Stored entries
▬▬▬▬▬▬
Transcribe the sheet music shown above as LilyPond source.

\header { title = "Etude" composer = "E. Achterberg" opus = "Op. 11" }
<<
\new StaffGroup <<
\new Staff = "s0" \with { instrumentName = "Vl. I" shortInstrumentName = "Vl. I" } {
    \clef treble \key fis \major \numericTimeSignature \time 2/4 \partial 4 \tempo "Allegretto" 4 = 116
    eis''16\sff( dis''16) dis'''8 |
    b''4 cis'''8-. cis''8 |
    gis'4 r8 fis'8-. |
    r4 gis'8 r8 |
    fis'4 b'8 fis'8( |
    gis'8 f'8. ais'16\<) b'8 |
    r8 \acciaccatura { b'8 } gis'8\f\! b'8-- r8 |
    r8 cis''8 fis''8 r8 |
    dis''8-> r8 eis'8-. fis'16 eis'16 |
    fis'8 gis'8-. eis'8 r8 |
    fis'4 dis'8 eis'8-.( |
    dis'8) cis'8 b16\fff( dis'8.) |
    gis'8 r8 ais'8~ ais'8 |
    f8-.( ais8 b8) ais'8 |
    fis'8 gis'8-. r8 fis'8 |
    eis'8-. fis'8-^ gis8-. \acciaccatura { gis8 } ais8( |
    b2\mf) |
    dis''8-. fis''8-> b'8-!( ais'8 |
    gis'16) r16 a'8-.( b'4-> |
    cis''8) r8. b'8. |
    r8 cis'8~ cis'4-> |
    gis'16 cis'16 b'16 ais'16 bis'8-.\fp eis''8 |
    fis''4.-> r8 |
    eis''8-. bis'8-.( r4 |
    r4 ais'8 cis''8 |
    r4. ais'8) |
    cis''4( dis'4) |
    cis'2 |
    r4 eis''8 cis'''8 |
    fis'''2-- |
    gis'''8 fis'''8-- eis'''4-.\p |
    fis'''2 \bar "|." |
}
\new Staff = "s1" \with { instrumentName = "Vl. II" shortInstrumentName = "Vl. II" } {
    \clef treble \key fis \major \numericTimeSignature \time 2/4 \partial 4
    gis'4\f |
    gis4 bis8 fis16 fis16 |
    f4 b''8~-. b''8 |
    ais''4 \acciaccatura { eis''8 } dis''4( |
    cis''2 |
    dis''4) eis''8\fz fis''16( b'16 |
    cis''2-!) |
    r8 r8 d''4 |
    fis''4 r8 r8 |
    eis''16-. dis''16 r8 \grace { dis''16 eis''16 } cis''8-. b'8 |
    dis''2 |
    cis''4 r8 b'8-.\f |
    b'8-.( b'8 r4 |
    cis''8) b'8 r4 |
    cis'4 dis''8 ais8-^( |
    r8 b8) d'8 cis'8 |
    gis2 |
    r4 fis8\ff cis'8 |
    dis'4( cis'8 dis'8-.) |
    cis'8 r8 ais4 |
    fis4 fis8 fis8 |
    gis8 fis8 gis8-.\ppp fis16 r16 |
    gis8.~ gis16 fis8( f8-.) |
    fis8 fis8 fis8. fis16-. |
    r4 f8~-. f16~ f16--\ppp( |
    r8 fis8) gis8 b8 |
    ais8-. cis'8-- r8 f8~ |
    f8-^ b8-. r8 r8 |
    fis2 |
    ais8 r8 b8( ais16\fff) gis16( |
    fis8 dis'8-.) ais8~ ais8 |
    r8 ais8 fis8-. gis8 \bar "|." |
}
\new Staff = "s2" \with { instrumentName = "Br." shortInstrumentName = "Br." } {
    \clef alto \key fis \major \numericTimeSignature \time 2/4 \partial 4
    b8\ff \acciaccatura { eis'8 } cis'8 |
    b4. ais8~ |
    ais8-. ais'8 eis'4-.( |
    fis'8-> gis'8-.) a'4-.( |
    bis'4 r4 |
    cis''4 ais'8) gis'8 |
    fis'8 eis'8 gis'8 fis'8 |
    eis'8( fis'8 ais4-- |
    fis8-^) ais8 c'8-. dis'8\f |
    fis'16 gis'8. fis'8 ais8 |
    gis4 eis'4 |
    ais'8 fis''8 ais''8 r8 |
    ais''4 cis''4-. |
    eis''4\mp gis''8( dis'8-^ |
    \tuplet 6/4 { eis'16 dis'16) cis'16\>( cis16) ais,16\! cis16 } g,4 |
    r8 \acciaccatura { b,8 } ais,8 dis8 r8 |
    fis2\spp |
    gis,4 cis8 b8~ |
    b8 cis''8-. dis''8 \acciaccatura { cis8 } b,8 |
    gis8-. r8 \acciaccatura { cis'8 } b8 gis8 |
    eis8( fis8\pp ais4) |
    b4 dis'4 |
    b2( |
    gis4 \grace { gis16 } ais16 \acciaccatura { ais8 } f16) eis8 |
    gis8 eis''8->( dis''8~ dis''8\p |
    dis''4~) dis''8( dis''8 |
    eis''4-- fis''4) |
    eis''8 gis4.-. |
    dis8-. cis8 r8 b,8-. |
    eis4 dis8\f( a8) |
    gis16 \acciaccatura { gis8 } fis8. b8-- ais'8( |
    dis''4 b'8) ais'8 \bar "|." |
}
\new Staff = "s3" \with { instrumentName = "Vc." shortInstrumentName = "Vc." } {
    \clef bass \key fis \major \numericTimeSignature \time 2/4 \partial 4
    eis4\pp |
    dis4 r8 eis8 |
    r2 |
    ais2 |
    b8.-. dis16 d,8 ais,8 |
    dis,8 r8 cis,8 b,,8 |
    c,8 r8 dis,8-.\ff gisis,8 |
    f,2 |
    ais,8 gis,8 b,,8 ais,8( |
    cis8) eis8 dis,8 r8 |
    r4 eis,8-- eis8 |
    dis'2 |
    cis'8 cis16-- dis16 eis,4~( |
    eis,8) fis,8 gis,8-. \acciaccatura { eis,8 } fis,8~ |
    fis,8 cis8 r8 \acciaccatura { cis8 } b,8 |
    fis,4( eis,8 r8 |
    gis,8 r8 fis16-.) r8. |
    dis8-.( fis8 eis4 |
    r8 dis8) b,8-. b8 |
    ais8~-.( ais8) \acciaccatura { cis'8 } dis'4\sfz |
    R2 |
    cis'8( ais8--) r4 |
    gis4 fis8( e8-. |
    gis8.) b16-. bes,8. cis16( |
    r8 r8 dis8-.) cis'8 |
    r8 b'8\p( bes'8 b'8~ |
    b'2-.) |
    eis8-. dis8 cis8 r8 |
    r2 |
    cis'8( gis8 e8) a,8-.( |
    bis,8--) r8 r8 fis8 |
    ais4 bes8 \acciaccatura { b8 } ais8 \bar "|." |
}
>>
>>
▬▬▬▬▬▬
## What is asked
Find every line in the data that contains the word "clef", and copy each of those lines.

## Expected answer
    \clef treble \key fis \major \numericTimeSignature \time 2/4 \partial 4 \tempo "Allegretto" 4 = 116
    \clef treble \key fis \major \numericTimeSignature \time 2/4 \partial 4
    \clef alto \key fis \major \numericTimeSignature \time 2/4 \partial 4
    \clef bass \key fis \major \numericTimeSignature \time 2/4 \partial 4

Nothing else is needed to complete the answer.